EXERCISE REQUIREMENTS
Print the data below exactly as it stands, and keep the pictures out.

RAW DATA
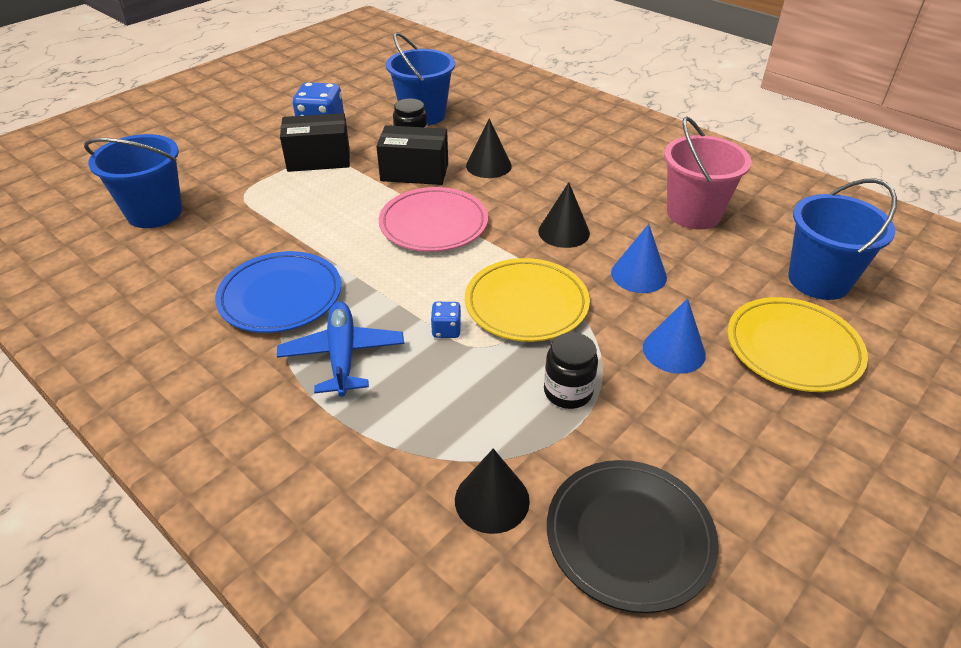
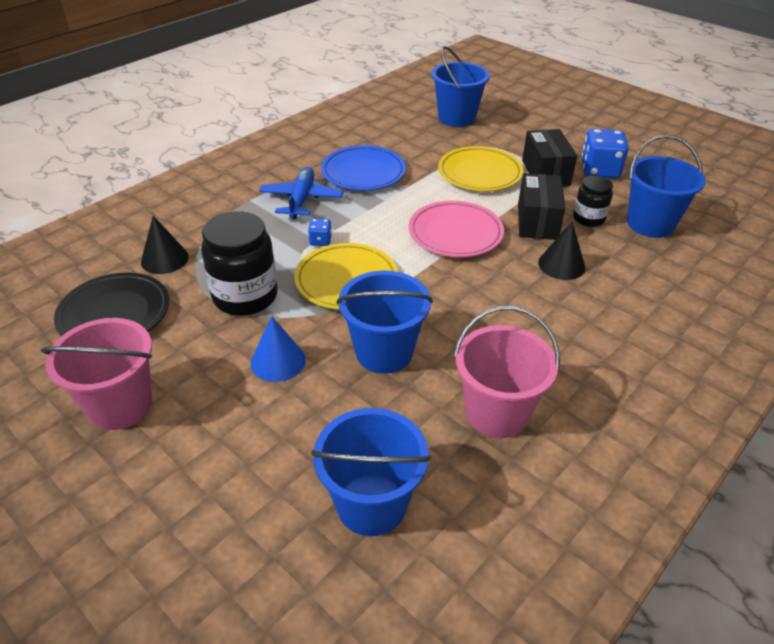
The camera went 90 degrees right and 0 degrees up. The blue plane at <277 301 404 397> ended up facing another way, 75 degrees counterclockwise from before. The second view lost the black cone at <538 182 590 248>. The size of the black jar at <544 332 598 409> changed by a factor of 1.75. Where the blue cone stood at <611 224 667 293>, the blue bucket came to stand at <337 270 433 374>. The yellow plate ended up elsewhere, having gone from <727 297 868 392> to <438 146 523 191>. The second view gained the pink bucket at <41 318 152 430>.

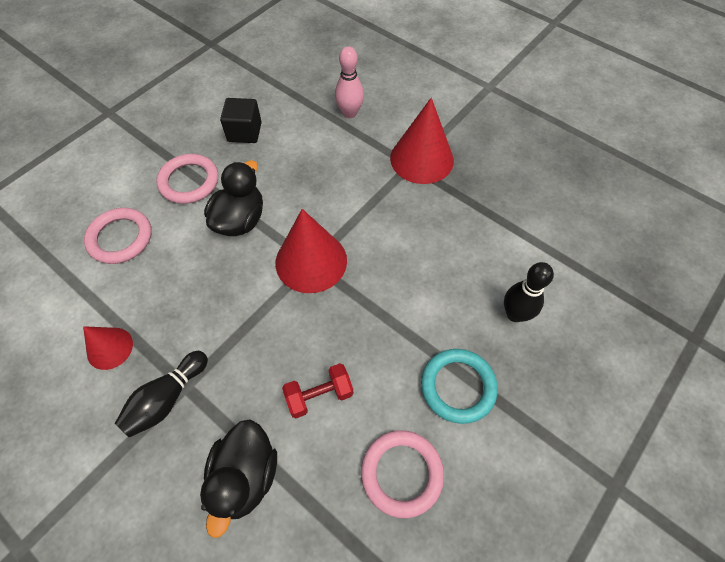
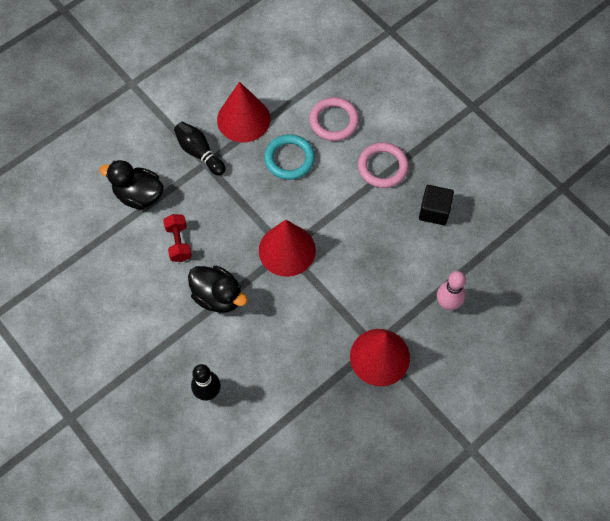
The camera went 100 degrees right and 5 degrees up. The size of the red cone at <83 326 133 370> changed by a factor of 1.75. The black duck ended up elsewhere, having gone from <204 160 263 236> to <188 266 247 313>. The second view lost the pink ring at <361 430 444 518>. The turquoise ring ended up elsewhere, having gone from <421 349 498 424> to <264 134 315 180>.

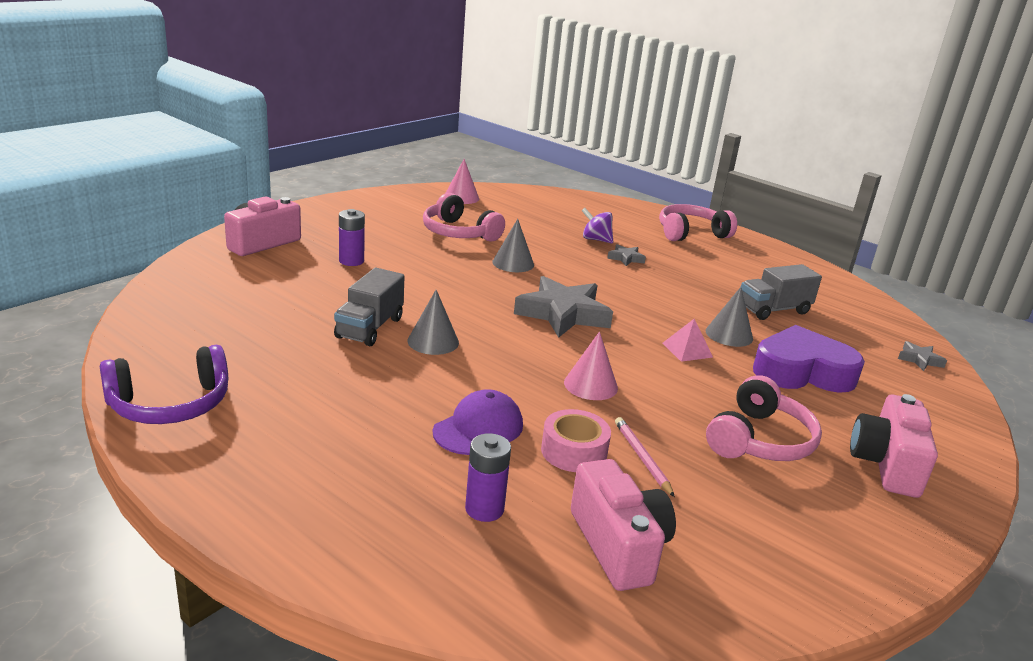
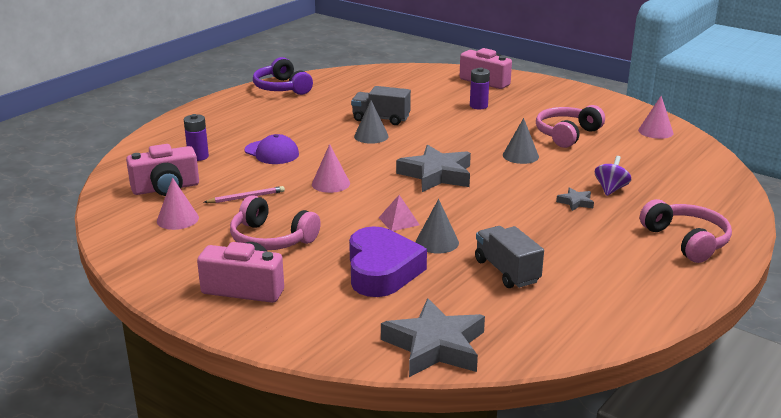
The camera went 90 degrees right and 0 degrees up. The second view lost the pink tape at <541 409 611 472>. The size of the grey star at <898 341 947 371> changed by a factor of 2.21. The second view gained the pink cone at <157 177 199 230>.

TASK ANSWER
The camera went 90 degrees right and 0 degrees up. The blue plane at <277 301 404 397> ended up facing another way, 75 degrees counterclockwise from before. The second view lost the black cone at <538 182 590 248>. The size of the black jar at <544 332 598 409> changed by a factor of 1.75. Where the blue cone stood at <611 224 667 293>, the blue bucket came to stand at <337 270 433 374>. The yellow plate ended up elsewhere, having gone from <727 297 868 392> to <438 146 523 191>. The second view gained the pink bucket at <41 318 152 430>.

The camera went 100 degrees right and 5 degrees up. The size of the red cone at <83 326 133 370> changed by a factor of 1.75. The black duck ended up elsewhere, having gone from <204 160 263 236> to <188 266 247 313>. The second view lost the pink ring at <361 430 444 518>. The turquoise ring ended up elsewhere, having gone from <421 349 498 424> to <264 134 315 180>.

The camera went 90 degrees right and 0 degrees up. The second view lost the pink tape at <541 409 611 472>. The size of the grey star at <898 341 947 371> changed by a factor of 2.21. The second view gained the pink cone at <157 177 199 230>.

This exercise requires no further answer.